GIVEN PROBLEM:
Please count the lines in the items below that contain the word "likely" and reply with that number alone.

MATERIAL SUPPLIED:
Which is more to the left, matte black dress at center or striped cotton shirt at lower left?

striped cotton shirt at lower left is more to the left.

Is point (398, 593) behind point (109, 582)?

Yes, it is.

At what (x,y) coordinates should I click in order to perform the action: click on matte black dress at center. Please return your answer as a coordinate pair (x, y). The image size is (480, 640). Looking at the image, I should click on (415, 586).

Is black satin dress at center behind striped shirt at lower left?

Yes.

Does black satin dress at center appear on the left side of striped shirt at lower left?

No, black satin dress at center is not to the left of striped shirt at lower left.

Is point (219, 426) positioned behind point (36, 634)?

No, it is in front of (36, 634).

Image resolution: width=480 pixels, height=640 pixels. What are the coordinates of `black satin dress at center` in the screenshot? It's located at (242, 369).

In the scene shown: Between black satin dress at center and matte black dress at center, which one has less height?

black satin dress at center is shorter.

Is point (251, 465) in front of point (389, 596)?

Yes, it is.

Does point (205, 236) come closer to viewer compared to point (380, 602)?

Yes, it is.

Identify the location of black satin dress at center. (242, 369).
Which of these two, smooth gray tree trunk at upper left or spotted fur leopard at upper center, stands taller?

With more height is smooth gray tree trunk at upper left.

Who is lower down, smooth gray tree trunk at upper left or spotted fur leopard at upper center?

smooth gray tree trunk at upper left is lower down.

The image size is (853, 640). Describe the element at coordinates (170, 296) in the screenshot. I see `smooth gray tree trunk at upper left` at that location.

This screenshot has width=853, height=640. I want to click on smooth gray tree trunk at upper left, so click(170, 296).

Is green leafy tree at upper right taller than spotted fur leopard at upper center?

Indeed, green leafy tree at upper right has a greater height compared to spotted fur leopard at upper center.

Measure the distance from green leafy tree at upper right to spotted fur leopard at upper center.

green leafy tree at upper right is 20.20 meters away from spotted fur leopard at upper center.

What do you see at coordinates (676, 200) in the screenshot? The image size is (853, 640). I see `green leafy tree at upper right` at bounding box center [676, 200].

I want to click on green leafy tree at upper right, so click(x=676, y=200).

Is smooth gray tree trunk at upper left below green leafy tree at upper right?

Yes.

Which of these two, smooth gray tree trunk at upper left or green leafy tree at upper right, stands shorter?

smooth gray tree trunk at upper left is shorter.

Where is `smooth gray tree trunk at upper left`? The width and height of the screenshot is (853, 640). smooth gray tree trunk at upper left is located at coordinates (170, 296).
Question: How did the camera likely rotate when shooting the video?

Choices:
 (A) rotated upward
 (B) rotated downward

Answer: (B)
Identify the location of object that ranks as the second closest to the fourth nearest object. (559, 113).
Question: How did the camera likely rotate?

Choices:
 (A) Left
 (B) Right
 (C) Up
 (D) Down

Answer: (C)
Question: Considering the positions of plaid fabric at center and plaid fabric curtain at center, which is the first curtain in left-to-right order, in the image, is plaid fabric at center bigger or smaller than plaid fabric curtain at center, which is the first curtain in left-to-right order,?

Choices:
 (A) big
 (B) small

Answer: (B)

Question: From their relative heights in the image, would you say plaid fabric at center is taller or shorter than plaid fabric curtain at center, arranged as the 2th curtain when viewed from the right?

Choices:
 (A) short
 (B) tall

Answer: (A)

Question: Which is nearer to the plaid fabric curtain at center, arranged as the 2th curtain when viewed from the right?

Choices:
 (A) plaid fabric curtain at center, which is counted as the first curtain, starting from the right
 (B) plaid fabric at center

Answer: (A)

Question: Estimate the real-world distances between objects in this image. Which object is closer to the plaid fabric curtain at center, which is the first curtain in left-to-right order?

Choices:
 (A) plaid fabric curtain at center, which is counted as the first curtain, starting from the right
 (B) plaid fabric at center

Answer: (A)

TASK RESULT:
2